[Task description]
If a line in the listing below contains "fish", return that line.

[Information shown]
>>>
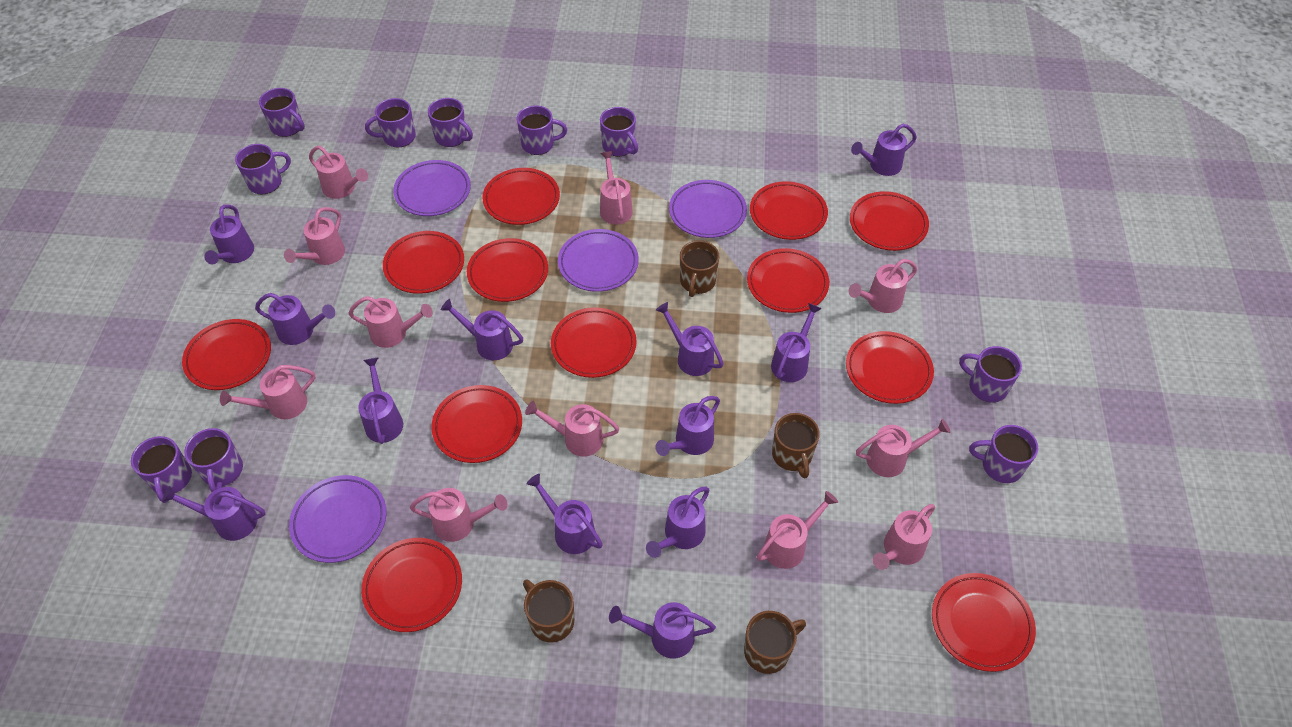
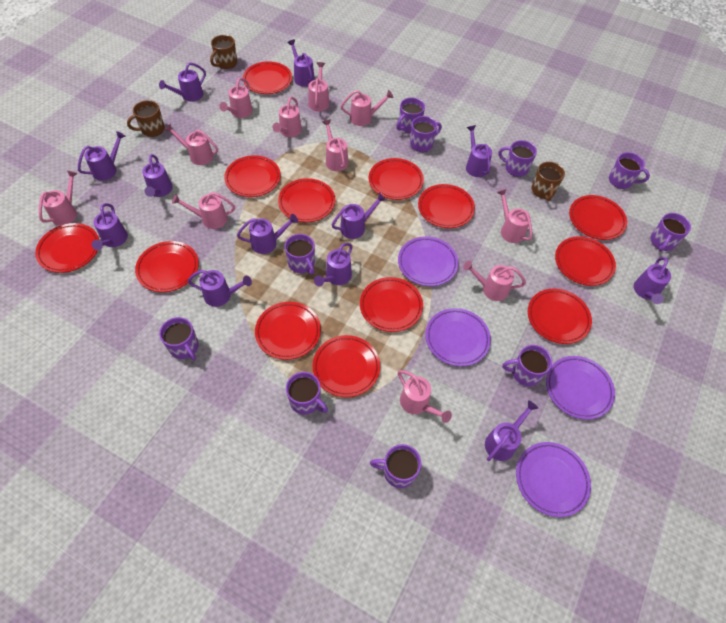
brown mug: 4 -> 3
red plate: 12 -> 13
<<<
>>>
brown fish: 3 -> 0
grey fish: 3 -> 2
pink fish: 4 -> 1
<<<
[Finished exercise]
brown fish: 3 -> 0
grey fish: 3 -> 2
pink fish: 4 -> 1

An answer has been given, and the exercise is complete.